**Problem:**
Reproduce the items word for word, starting at the beginning of the items and ending at the line that contains "brown semicircle: moved 24", including that line. Omit the pictures from your answer.

[Stored records]
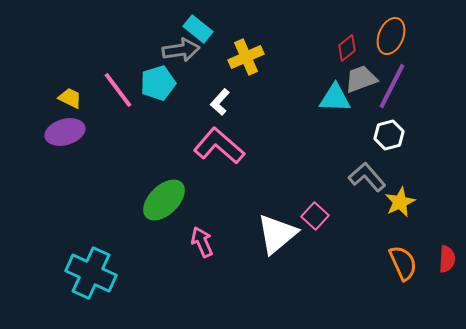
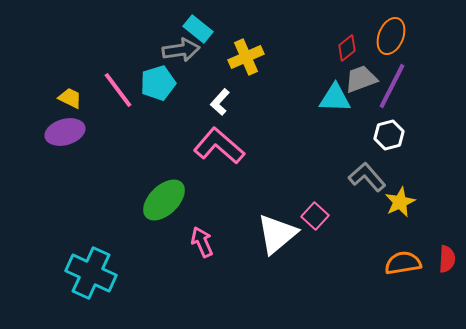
orange semicircle: rotated 75 degrees counterclockwise
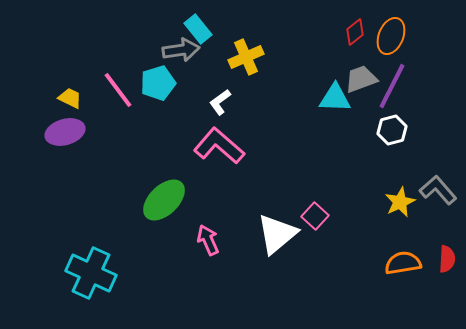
cyan rectangle: rotated 12 degrees clockwise
red diamond: moved 8 px right, 16 px up
white L-shape: rotated 12 degrees clockwise
white hexagon: moved 3 px right, 5 px up
gray L-shape: moved 71 px right, 13 px down
pink arrow: moved 6 px right, 2 px up
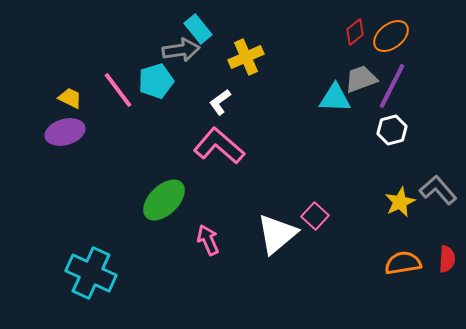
orange ellipse: rotated 30 degrees clockwise
cyan pentagon: moved 2 px left, 2 px up
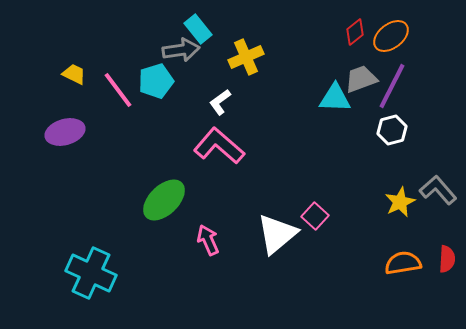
yellow trapezoid: moved 4 px right, 24 px up
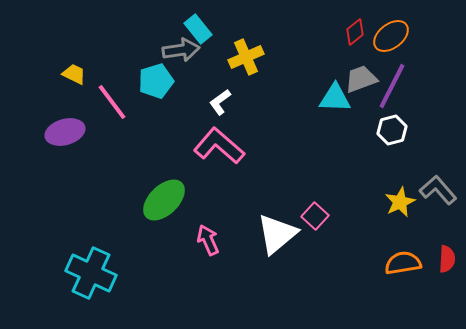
pink line: moved 6 px left, 12 px down
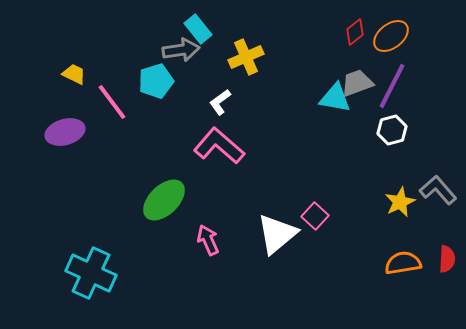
gray trapezoid: moved 4 px left, 4 px down
cyan triangle: rotated 8 degrees clockwise
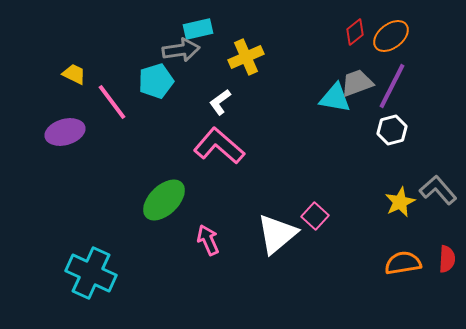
cyan rectangle: rotated 64 degrees counterclockwise
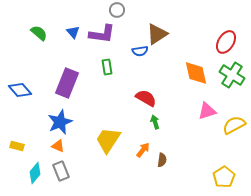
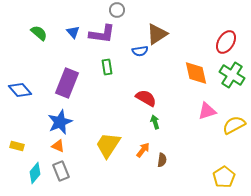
yellow trapezoid: moved 5 px down
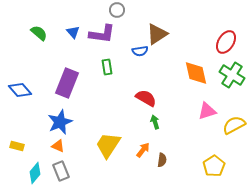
yellow pentagon: moved 10 px left, 11 px up
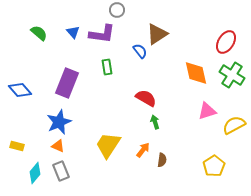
blue semicircle: rotated 119 degrees counterclockwise
blue star: moved 1 px left
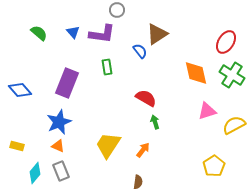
brown semicircle: moved 24 px left, 22 px down
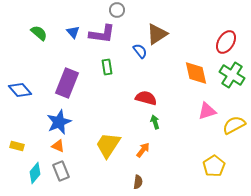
red semicircle: rotated 15 degrees counterclockwise
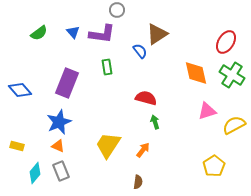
green semicircle: rotated 102 degrees clockwise
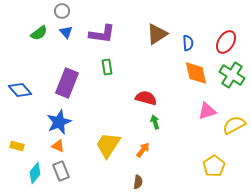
gray circle: moved 55 px left, 1 px down
blue triangle: moved 7 px left
blue semicircle: moved 48 px right, 8 px up; rotated 35 degrees clockwise
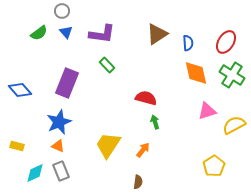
green rectangle: moved 2 px up; rotated 35 degrees counterclockwise
cyan diamond: rotated 25 degrees clockwise
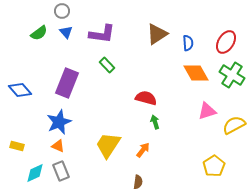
orange diamond: rotated 16 degrees counterclockwise
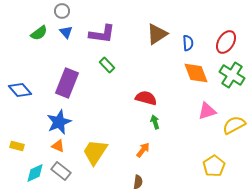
orange diamond: rotated 8 degrees clockwise
yellow trapezoid: moved 13 px left, 7 px down
gray rectangle: rotated 30 degrees counterclockwise
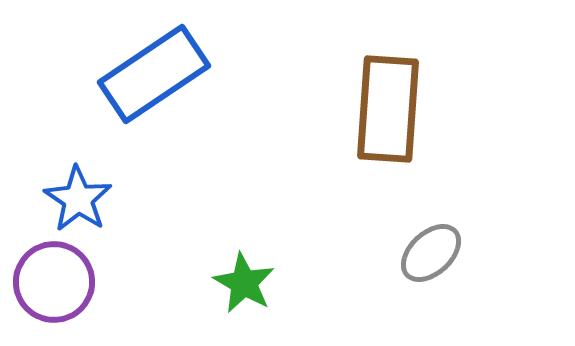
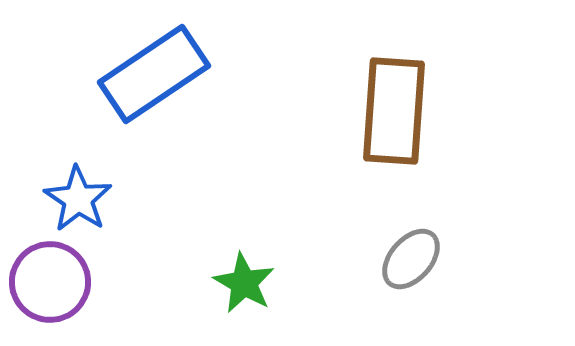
brown rectangle: moved 6 px right, 2 px down
gray ellipse: moved 20 px left, 6 px down; rotated 6 degrees counterclockwise
purple circle: moved 4 px left
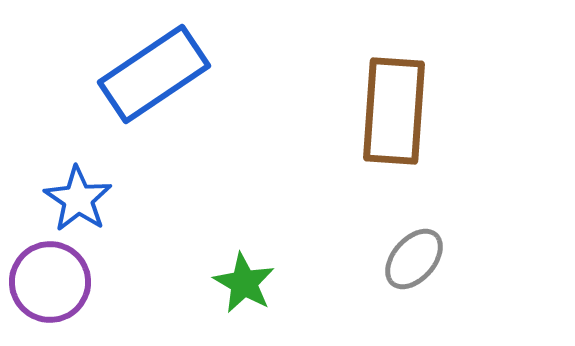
gray ellipse: moved 3 px right
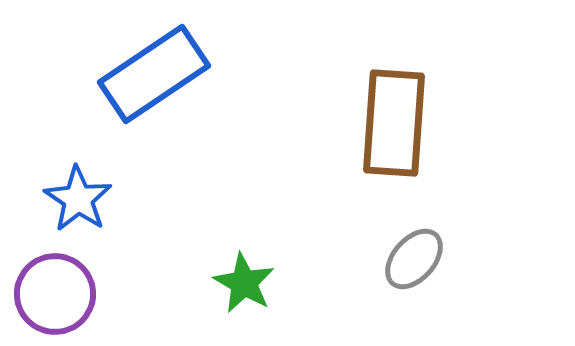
brown rectangle: moved 12 px down
purple circle: moved 5 px right, 12 px down
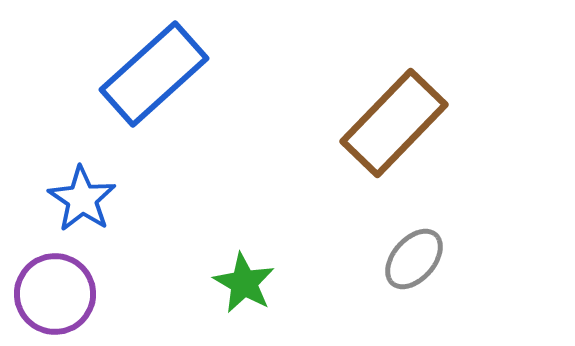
blue rectangle: rotated 8 degrees counterclockwise
brown rectangle: rotated 40 degrees clockwise
blue star: moved 4 px right
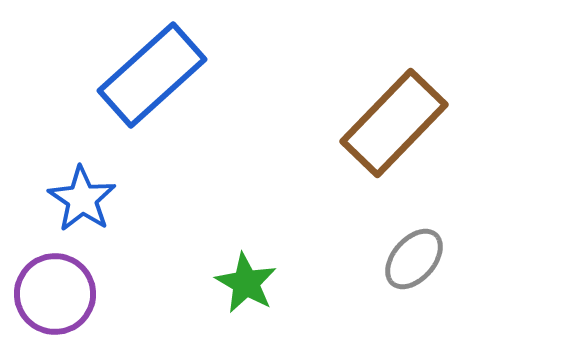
blue rectangle: moved 2 px left, 1 px down
green star: moved 2 px right
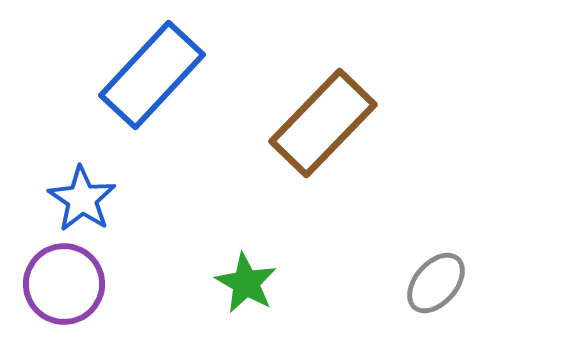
blue rectangle: rotated 5 degrees counterclockwise
brown rectangle: moved 71 px left
gray ellipse: moved 22 px right, 24 px down
purple circle: moved 9 px right, 10 px up
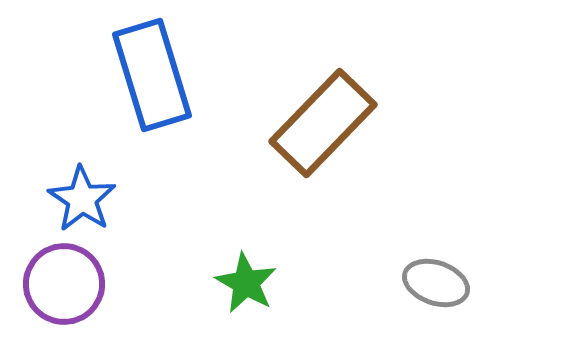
blue rectangle: rotated 60 degrees counterclockwise
gray ellipse: rotated 68 degrees clockwise
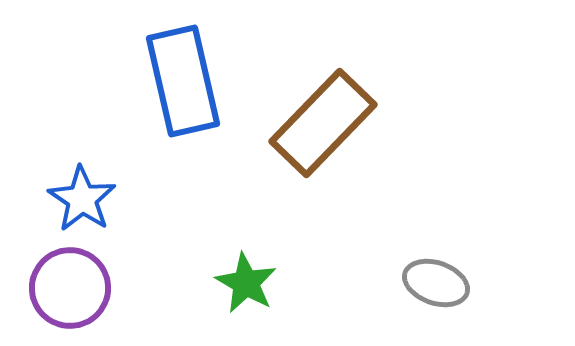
blue rectangle: moved 31 px right, 6 px down; rotated 4 degrees clockwise
purple circle: moved 6 px right, 4 px down
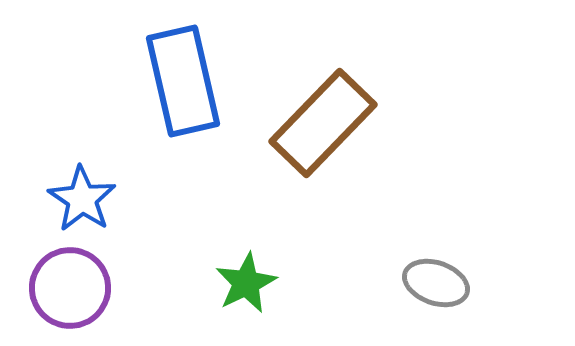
green star: rotated 16 degrees clockwise
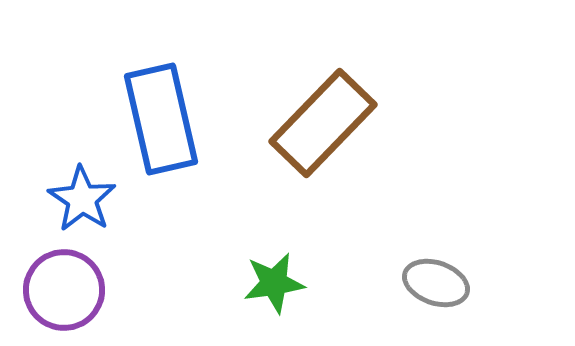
blue rectangle: moved 22 px left, 38 px down
green star: moved 28 px right; rotated 18 degrees clockwise
purple circle: moved 6 px left, 2 px down
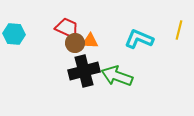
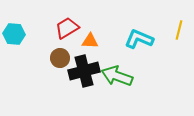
red trapezoid: rotated 55 degrees counterclockwise
brown circle: moved 15 px left, 15 px down
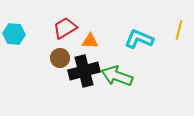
red trapezoid: moved 2 px left
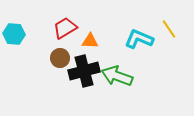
yellow line: moved 10 px left, 1 px up; rotated 48 degrees counterclockwise
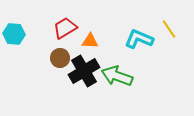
black cross: rotated 16 degrees counterclockwise
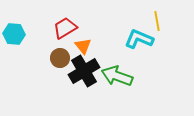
yellow line: moved 12 px left, 8 px up; rotated 24 degrees clockwise
orange triangle: moved 7 px left, 5 px down; rotated 48 degrees clockwise
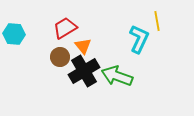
cyan L-shape: rotated 92 degrees clockwise
brown circle: moved 1 px up
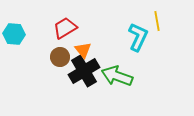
cyan L-shape: moved 1 px left, 2 px up
orange triangle: moved 4 px down
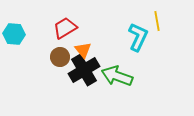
black cross: moved 1 px up
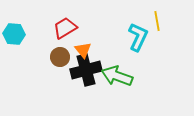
black cross: moved 2 px right; rotated 16 degrees clockwise
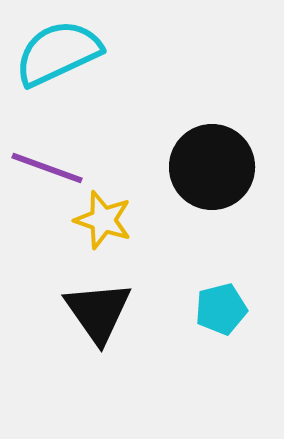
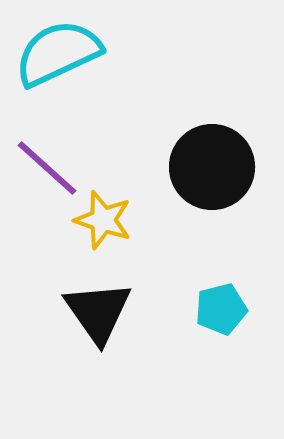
purple line: rotated 22 degrees clockwise
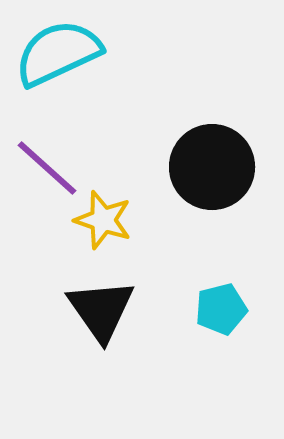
black triangle: moved 3 px right, 2 px up
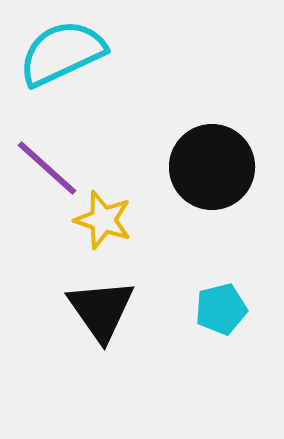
cyan semicircle: moved 4 px right
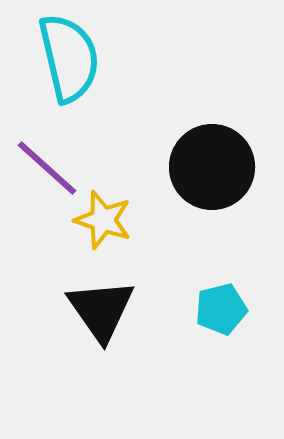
cyan semicircle: moved 7 px right, 5 px down; rotated 102 degrees clockwise
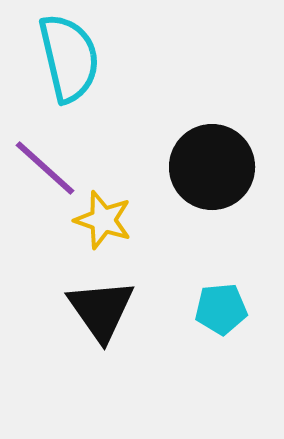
purple line: moved 2 px left
cyan pentagon: rotated 9 degrees clockwise
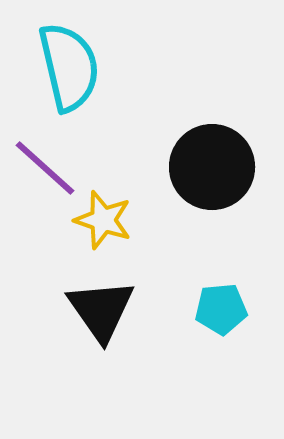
cyan semicircle: moved 9 px down
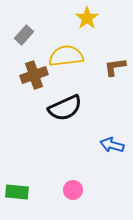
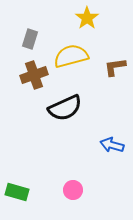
gray rectangle: moved 6 px right, 4 px down; rotated 24 degrees counterclockwise
yellow semicircle: moved 5 px right; rotated 8 degrees counterclockwise
green rectangle: rotated 10 degrees clockwise
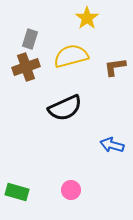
brown cross: moved 8 px left, 8 px up
pink circle: moved 2 px left
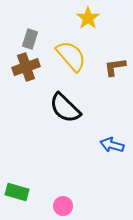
yellow star: moved 1 px right
yellow semicircle: rotated 64 degrees clockwise
black semicircle: rotated 68 degrees clockwise
pink circle: moved 8 px left, 16 px down
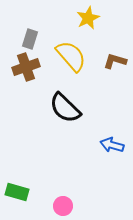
yellow star: rotated 10 degrees clockwise
brown L-shape: moved 6 px up; rotated 25 degrees clockwise
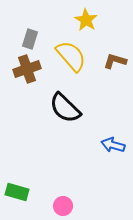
yellow star: moved 2 px left, 2 px down; rotated 15 degrees counterclockwise
brown cross: moved 1 px right, 2 px down
blue arrow: moved 1 px right
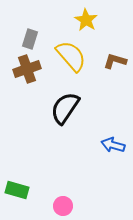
black semicircle: rotated 80 degrees clockwise
green rectangle: moved 2 px up
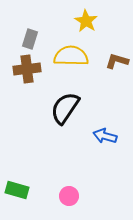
yellow star: moved 1 px down
yellow semicircle: rotated 48 degrees counterclockwise
brown L-shape: moved 2 px right
brown cross: rotated 12 degrees clockwise
blue arrow: moved 8 px left, 9 px up
pink circle: moved 6 px right, 10 px up
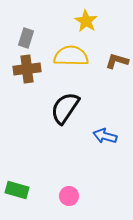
gray rectangle: moved 4 px left, 1 px up
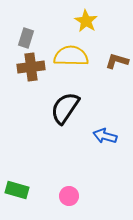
brown cross: moved 4 px right, 2 px up
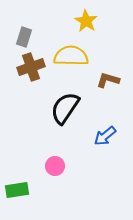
gray rectangle: moved 2 px left, 1 px up
brown L-shape: moved 9 px left, 19 px down
brown cross: rotated 12 degrees counterclockwise
blue arrow: rotated 55 degrees counterclockwise
green rectangle: rotated 25 degrees counterclockwise
pink circle: moved 14 px left, 30 px up
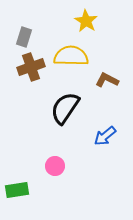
brown L-shape: moved 1 px left; rotated 10 degrees clockwise
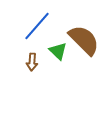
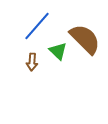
brown semicircle: moved 1 px right, 1 px up
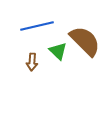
blue line: rotated 36 degrees clockwise
brown semicircle: moved 2 px down
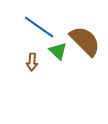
blue line: moved 2 px right, 1 px down; rotated 48 degrees clockwise
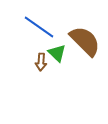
green triangle: moved 1 px left, 2 px down
brown arrow: moved 9 px right
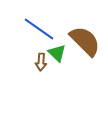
blue line: moved 2 px down
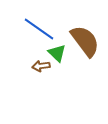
brown semicircle: rotated 8 degrees clockwise
brown arrow: moved 4 px down; rotated 78 degrees clockwise
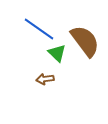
brown arrow: moved 4 px right, 13 px down
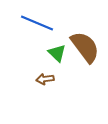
blue line: moved 2 px left, 6 px up; rotated 12 degrees counterclockwise
brown semicircle: moved 6 px down
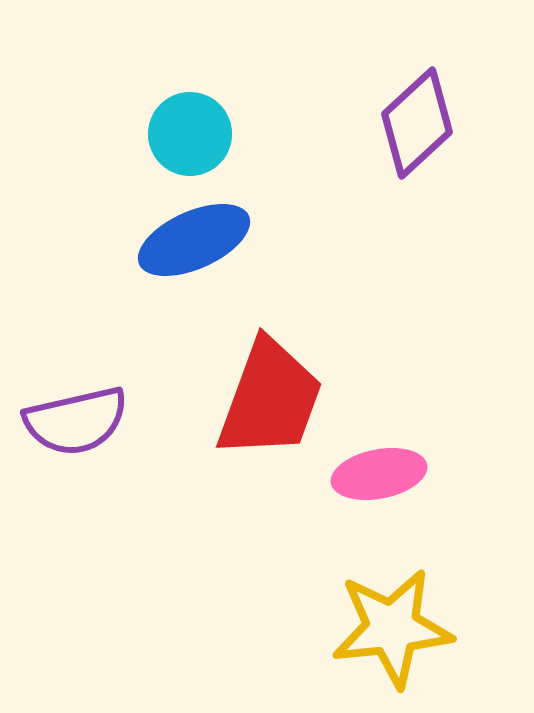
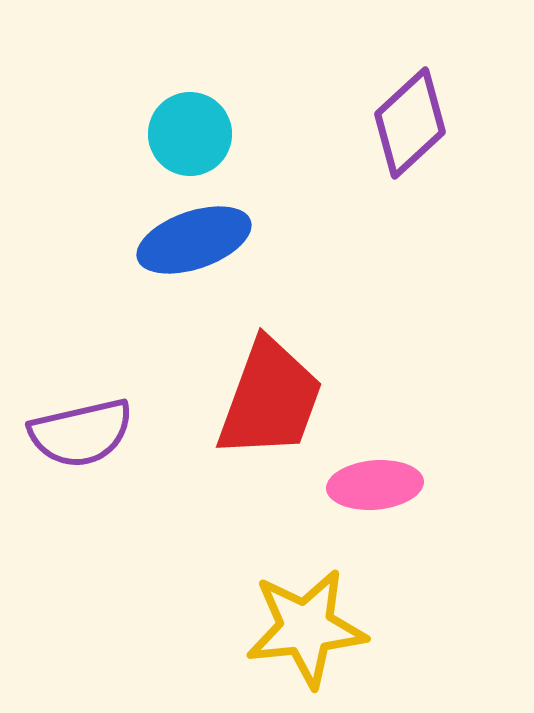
purple diamond: moved 7 px left
blue ellipse: rotated 5 degrees clockwise
purple semicircle: moved 5 px right, 12 px down
pink ellipse: moved 4 px left, 11 px down; rotated 6 degrees clockwise
yellow star: moved 86 px left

**Task answer:**
orange semicircle: rotated 75 degrees counterclockwise
cyan rectangle: rotated 12 degrees clockwise
red diamond: moved 8 px right, 16 px up
white L-shape: rotated 12 degrees clockwise
white hexagon: moved 3 px right, 5 px up
gray L-shape: moved 71 px right, 13 px down
pink arrow: moved 6 px right, 2 px up
orange ellipse: rotated 30 degrees clockwise
cyan pentagon: moved 2 px left, 2 px up
yellow trapezoid: moved 4 px right, 24 px up
pink line: moved 6 px left, 12 px down
gray trapezoid: moved 4 px left, 4 px down
cyan triangle: rotated 8 degrees clockwise
cyan rectangle: rotated 64 degrees counterclockwise
yellow trapezoid: moved 5 px down
yellow pentagon: moved 10 px left, 11 px up
blue semicircle: rotated 119 degrees counterclockwise
blue star: moved 1 px left
brown semicircle: moved 24 px left, 22 px down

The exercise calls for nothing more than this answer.